DATA IN THIS EXERCISE:
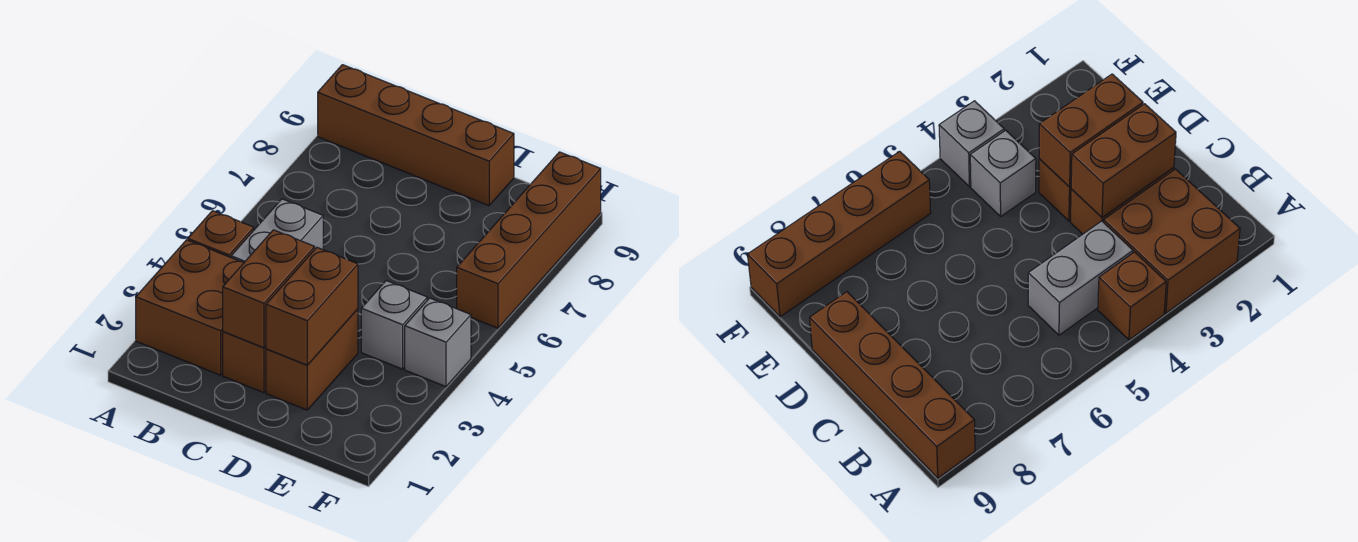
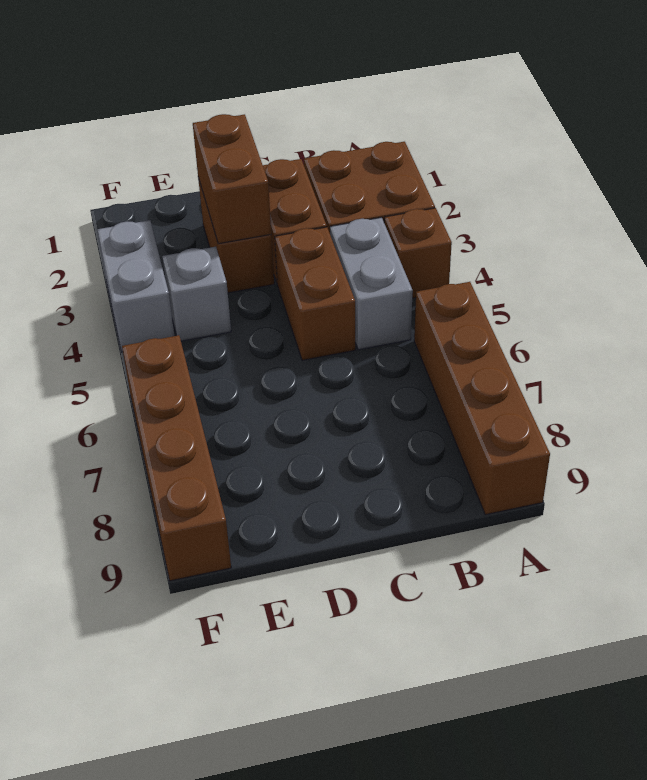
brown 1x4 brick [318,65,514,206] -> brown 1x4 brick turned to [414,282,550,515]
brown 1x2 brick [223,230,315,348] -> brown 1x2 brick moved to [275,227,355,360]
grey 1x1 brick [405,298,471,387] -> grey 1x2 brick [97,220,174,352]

* * *

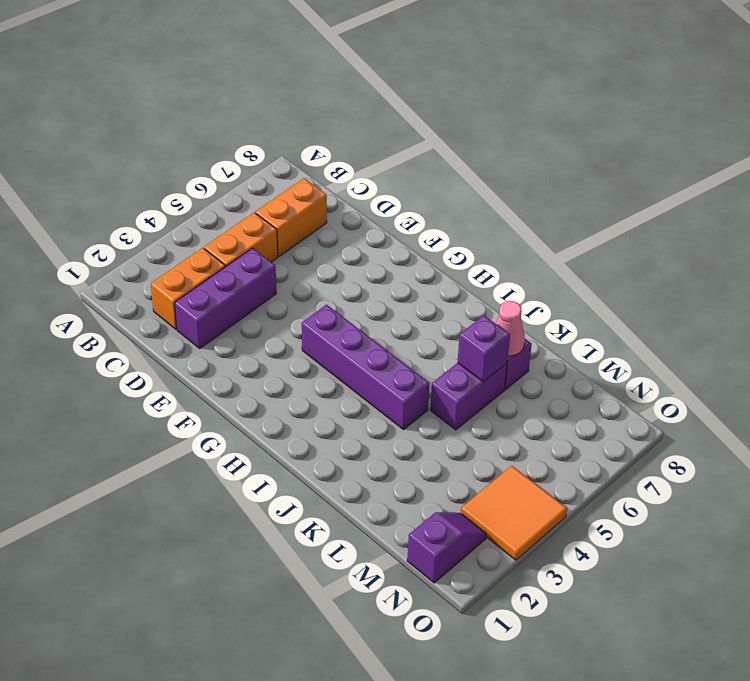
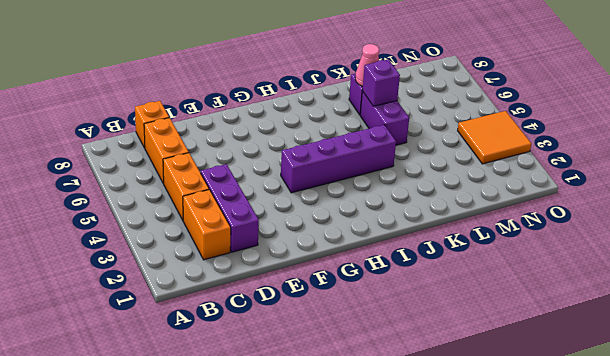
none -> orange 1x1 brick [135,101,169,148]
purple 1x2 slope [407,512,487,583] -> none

YOUR ASSIGNMENT:
Would you retype exactly the lines above, from the line with "brown 1x4 brick [318,65,514,206]" to the line with "grey 1x1 brick", with both end lines kept and nothing more?

REPLY:
brown 1x4 brick [318,65,514,206] -> brown 1x4 brick turned to [414,282,550,515]
brown 1x2 brick [223,230,315,348] -> brown 1x2 brick moved to [275,227,355,360]
grey 1x1 brick [405,298,471,387] -> grey 1x2 brick [97,220,174,352]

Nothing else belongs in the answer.